Stored items:
○ ○ ○ ○ ○

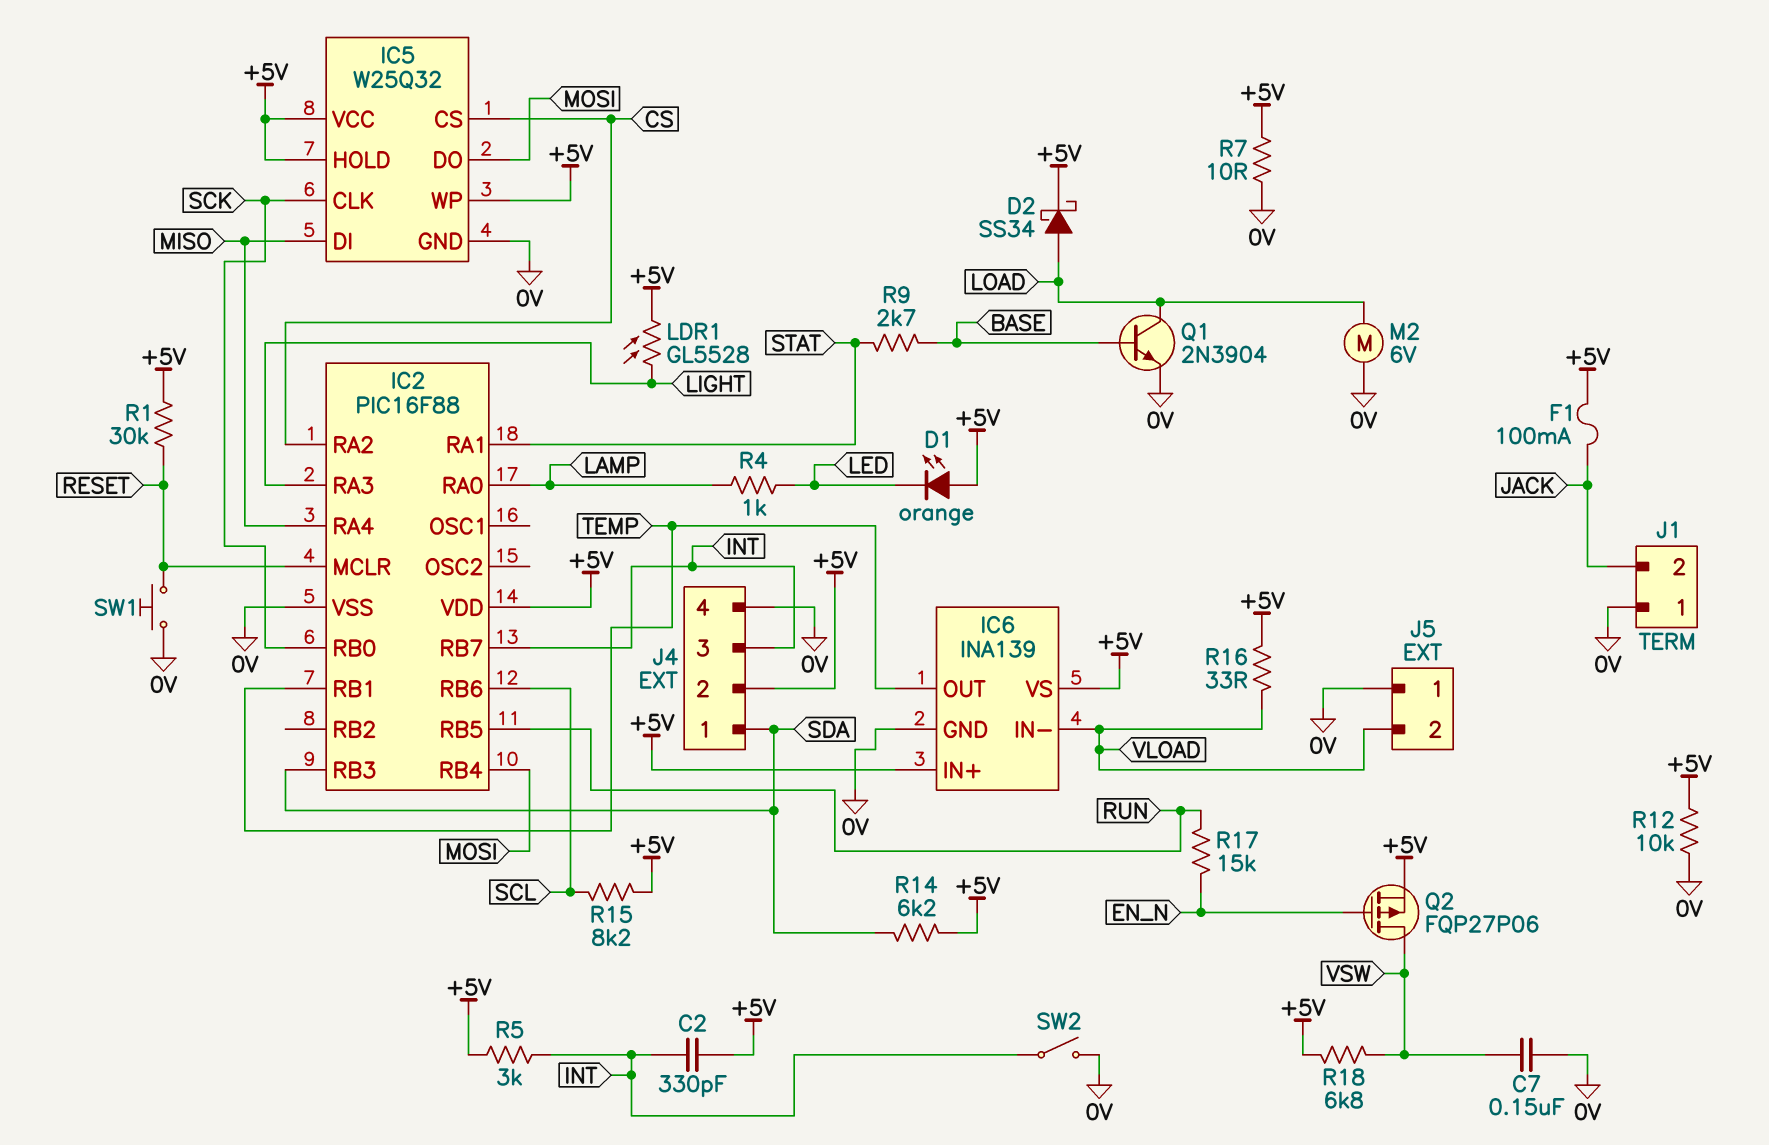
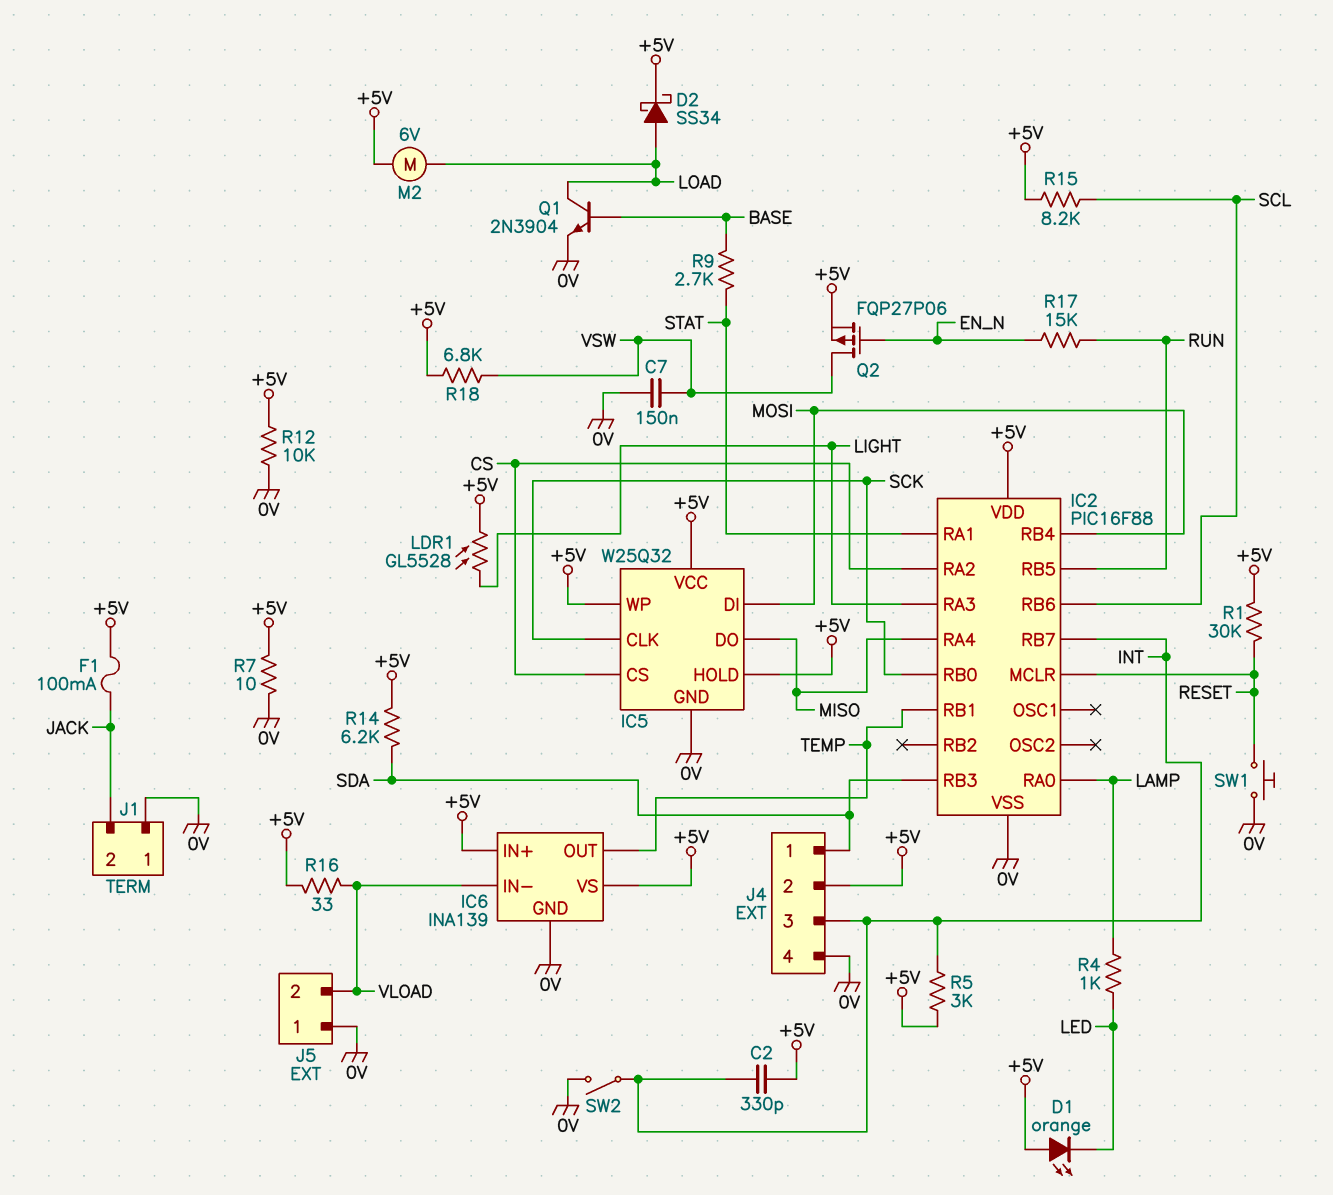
IC5 pin DI: MISO -> MOSI
IC5 pin DO: MOSI -> MISO
M2: motor 6V (0V, LOAD) -> motor 6V (+5V, LOAD)

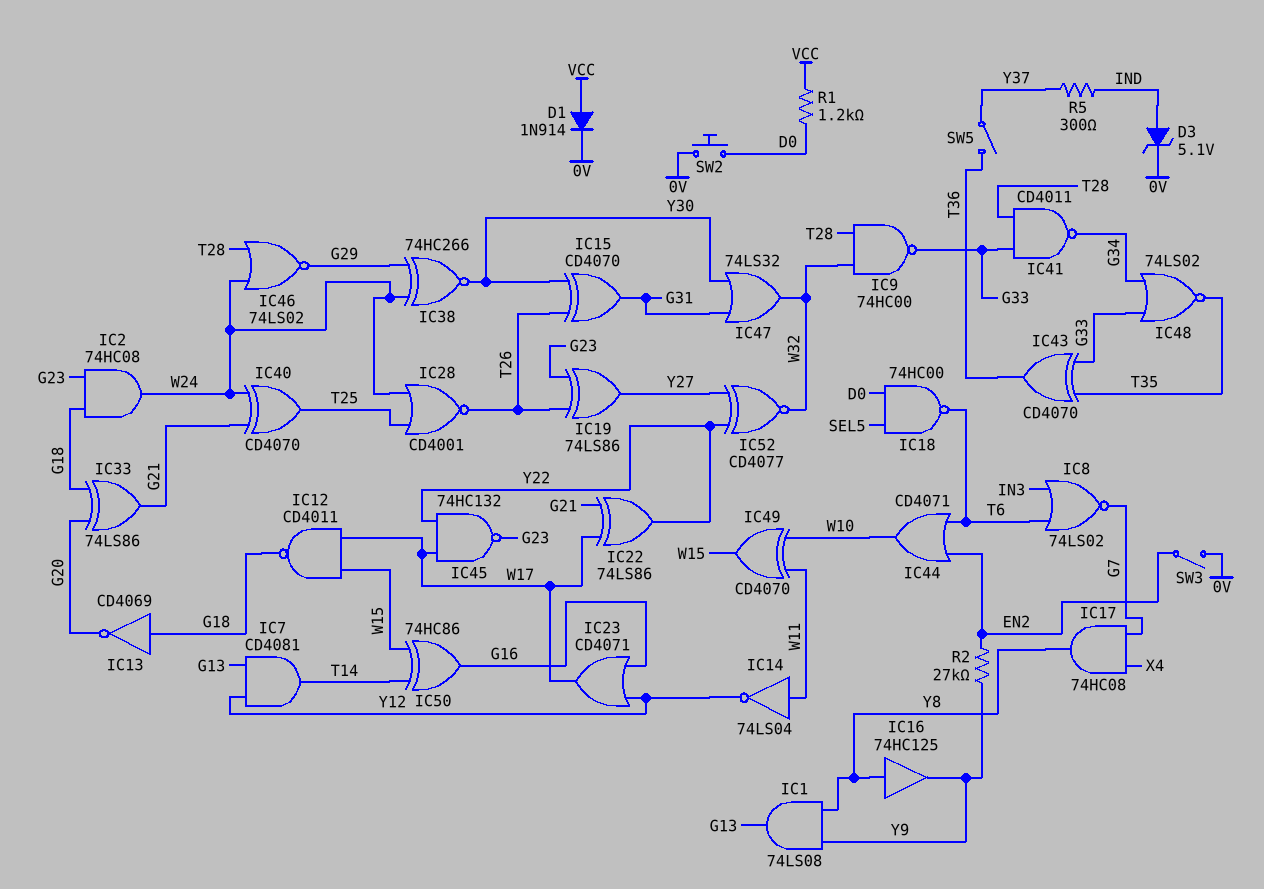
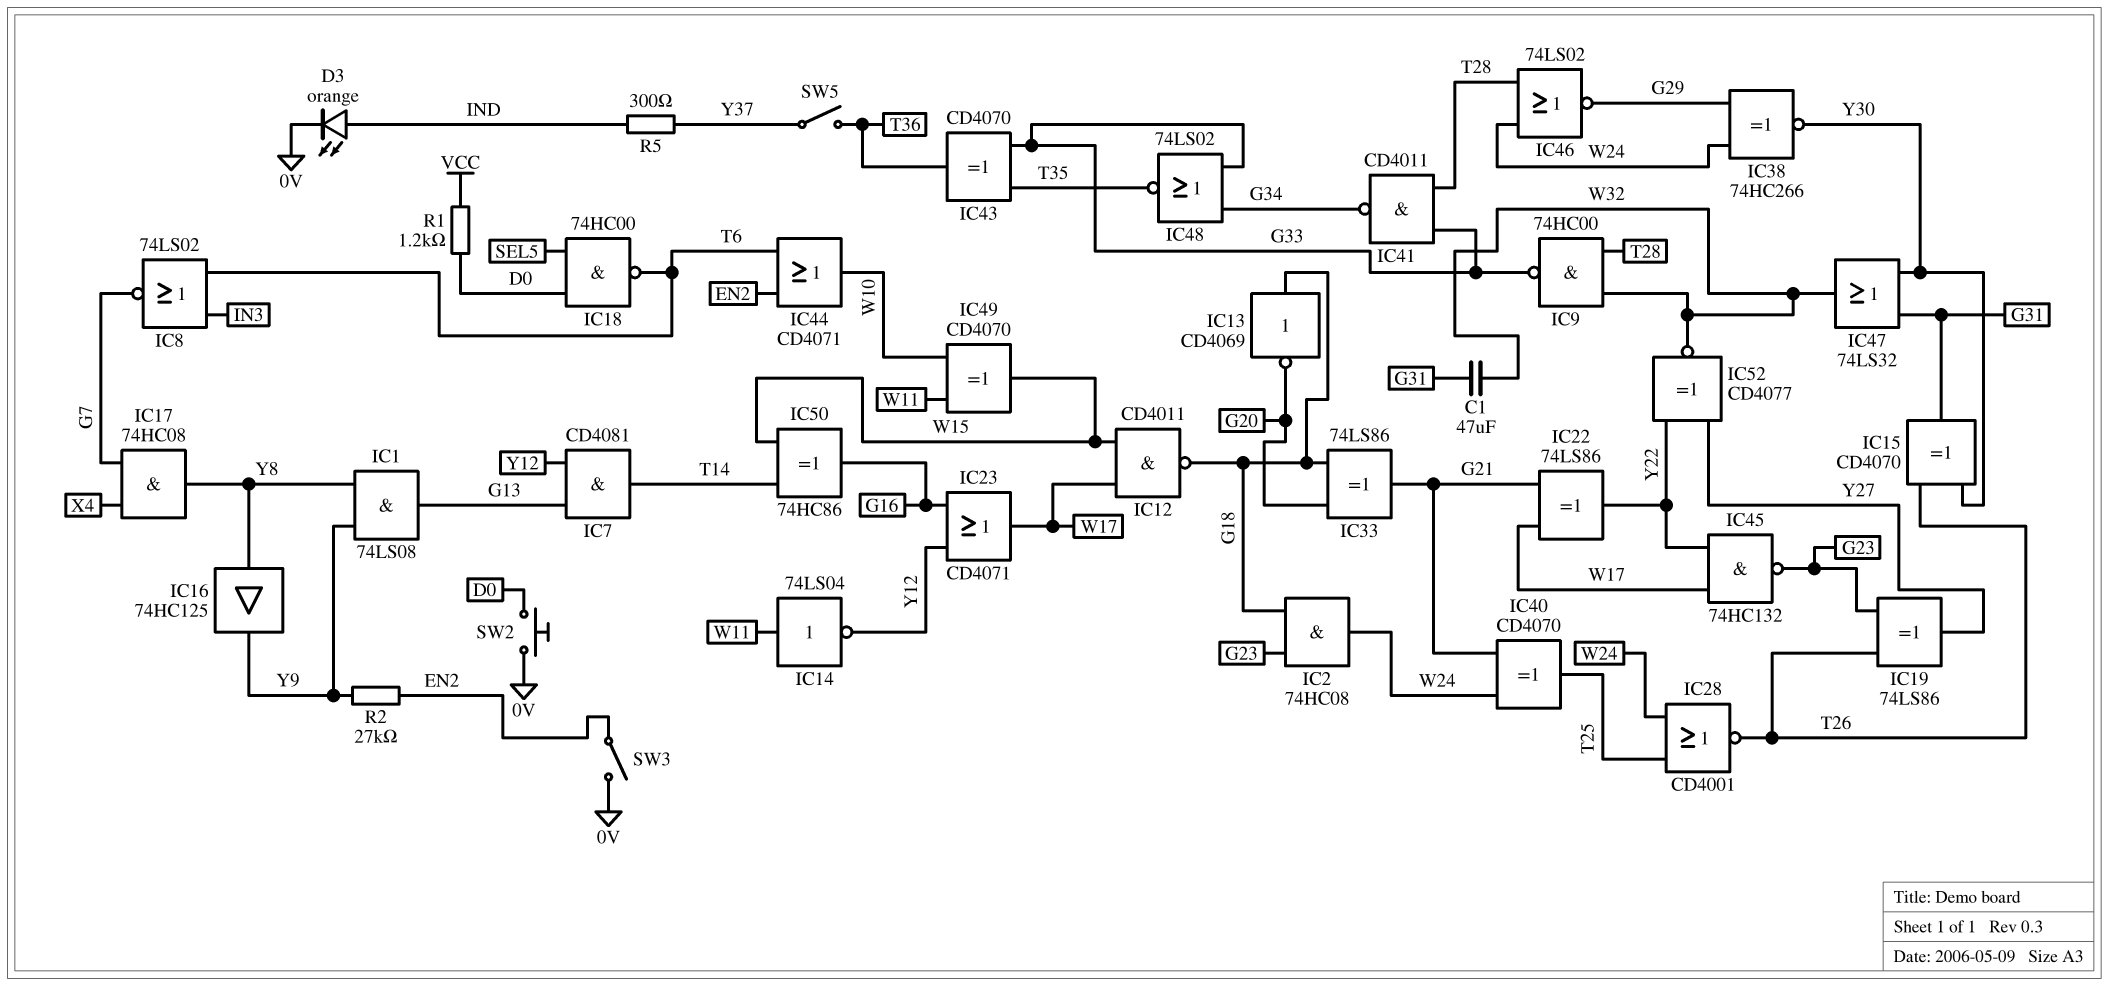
C1: none -> 47uF (G31, W32)
D1: diode 1N914 (A VCC, K 0V) -> none
D3: zener 5.1V (A IND, K 0V) -> LED orange (A IND, K 0V)

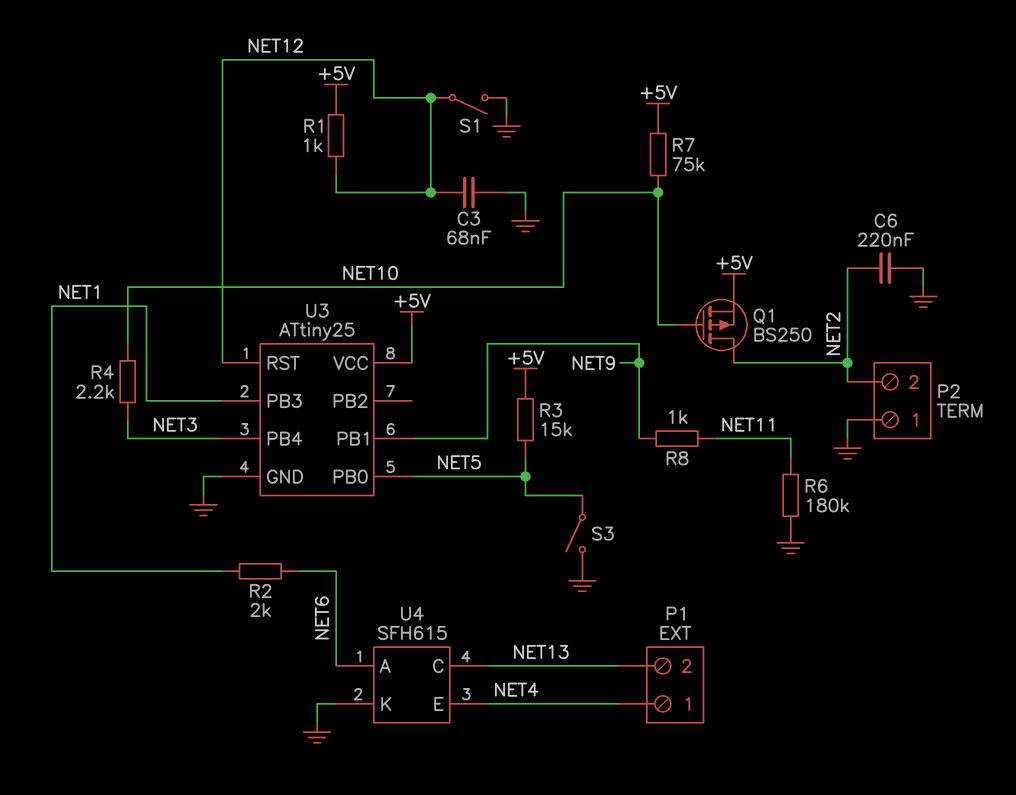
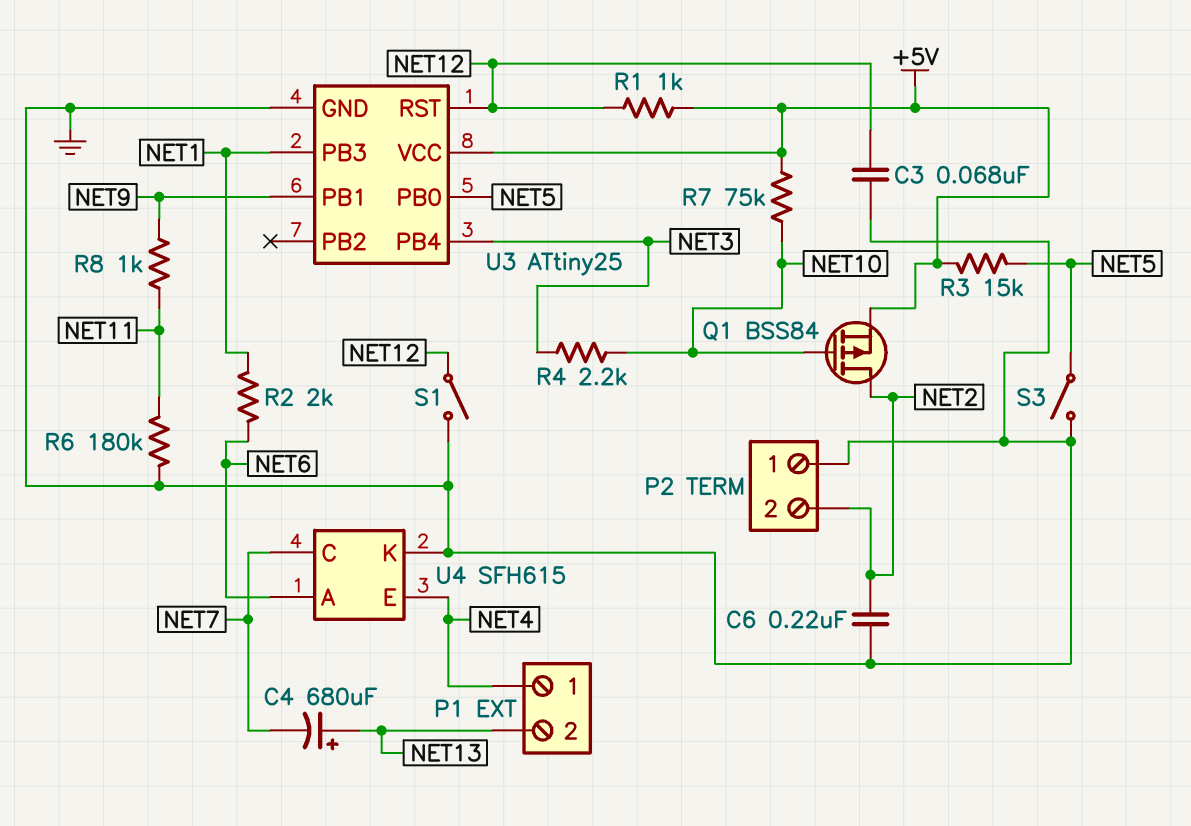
C4: none -> 680uF (plus NET13, minus NET7)
Q1: PMOS BS250 (G NET10, D NET2, S +5V) -> PMOS BSS84 (G NET10, D NET2, S +5V)
U4 pin C: NET13 -> NET7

○ ○ ○ ○ ○

Every word of the data should be reproduced exactly; please omit any pictures.

= SOLUTION TO THIS EXERCISE =
IC5 pin DI: MISO -> MOSI
IC5 pin DO: MOSI -> MISO
M2: motor 6V (0V, LOAD) -> motor 6V (+5V, LOAD)

C1: none -> 47uF (G31, W32)
D1: diode 1N914 (A VCC, K 0V) -> none
D3: zener 5.1V (A IND, K 0V) -> LED orange (A IND, K 0V)

C4: none -> 680uF (plus NET13, minus NET7)
Q1: PMOS BS250 (G NET10, D NET2, S +5V) -> PMOS BSS84 (G NET10, D NET2, S +5V)
U4 pin C: NET13 -> NET7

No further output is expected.